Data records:
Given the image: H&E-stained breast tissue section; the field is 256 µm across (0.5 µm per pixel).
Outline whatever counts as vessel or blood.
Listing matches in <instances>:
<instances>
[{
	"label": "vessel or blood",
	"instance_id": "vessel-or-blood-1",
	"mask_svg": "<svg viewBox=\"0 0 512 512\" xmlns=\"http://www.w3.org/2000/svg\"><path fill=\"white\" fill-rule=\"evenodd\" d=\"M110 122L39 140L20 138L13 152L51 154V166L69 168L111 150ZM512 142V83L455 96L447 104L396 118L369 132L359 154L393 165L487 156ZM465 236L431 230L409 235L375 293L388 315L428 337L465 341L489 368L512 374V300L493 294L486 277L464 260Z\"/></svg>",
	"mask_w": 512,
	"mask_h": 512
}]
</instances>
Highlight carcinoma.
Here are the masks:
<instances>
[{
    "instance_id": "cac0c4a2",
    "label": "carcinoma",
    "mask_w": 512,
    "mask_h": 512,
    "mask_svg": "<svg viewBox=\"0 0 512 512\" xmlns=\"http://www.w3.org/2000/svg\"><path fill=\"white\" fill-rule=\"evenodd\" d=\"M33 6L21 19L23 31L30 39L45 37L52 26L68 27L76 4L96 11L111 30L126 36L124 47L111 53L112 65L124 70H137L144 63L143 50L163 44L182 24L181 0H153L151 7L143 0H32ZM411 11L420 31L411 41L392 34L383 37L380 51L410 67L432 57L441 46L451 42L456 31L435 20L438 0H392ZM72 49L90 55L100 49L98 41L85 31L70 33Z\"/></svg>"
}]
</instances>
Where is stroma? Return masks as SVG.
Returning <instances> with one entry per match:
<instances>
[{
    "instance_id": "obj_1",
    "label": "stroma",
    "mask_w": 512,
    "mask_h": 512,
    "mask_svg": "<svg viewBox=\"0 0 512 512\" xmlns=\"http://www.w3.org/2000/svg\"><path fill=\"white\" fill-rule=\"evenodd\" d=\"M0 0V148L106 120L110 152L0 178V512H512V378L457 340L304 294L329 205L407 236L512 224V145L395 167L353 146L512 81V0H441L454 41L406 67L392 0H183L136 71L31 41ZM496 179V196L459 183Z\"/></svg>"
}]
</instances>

Prompt:
Repeat, without changes, every line from the one that contains "Highlight carcinoma." through the final line of the data.

Correct result:
Highlight carcinoma.
Here are the masks:
<instances>
[{
    "instance_id": "cac0c4a2",
    "label": "carcinoma",
    "mask_w": 512,
    "mask_h": 512,
    "mask_svg": "<svg viewBox=\"0 0 512 512\" xmlns=\"http://www.w3.org/2000/svg\"><path fill=\"white\" fill-rule=\"evenodd\" d=\"M33 6L21 19L23 31L30 39L45 37L52 26L68 27L76 4L96 11L111 30L126 36L124 47L111 53L112 65L124 70H137L144 63L143 50L163 44L182 24L181 0H153L151 7L143 0H32ZM411 11L420 31L411 41L392 34L383 37L380 51L410 67L432 57L441 46L451 42L456 31L435 20L438 0H392ZM72 49L90 55L100 49L98 41L85 31L70 33Z\"/></svg>"
}]
</instances>
Where is stroma? Return masks as SVG.
Returning <instances> with one entry per match:
<instances>
[{
    "instance_id": "obj_1",
    "label": "stroma",
    "mask_w": 512,
    "mask_h": 512,
    "mask_svg": "<svg viewBox=\"0 0 512 512\" xmlns=\"http://www.w3.org/2000/svg\"><path fill=\"white\" fill-rule=\"evenodd\" d=\"M0 0V148L106 120L110 152L0 178V512H512V378L457 340L304 294L329 205L407 236L512 224V145L395 167L353 146L512 81V0H441L454 41L406 67L392 0H183L136 71L31 41ZM496 179V196L459 183Z\"/></svg>"
}]
</instances>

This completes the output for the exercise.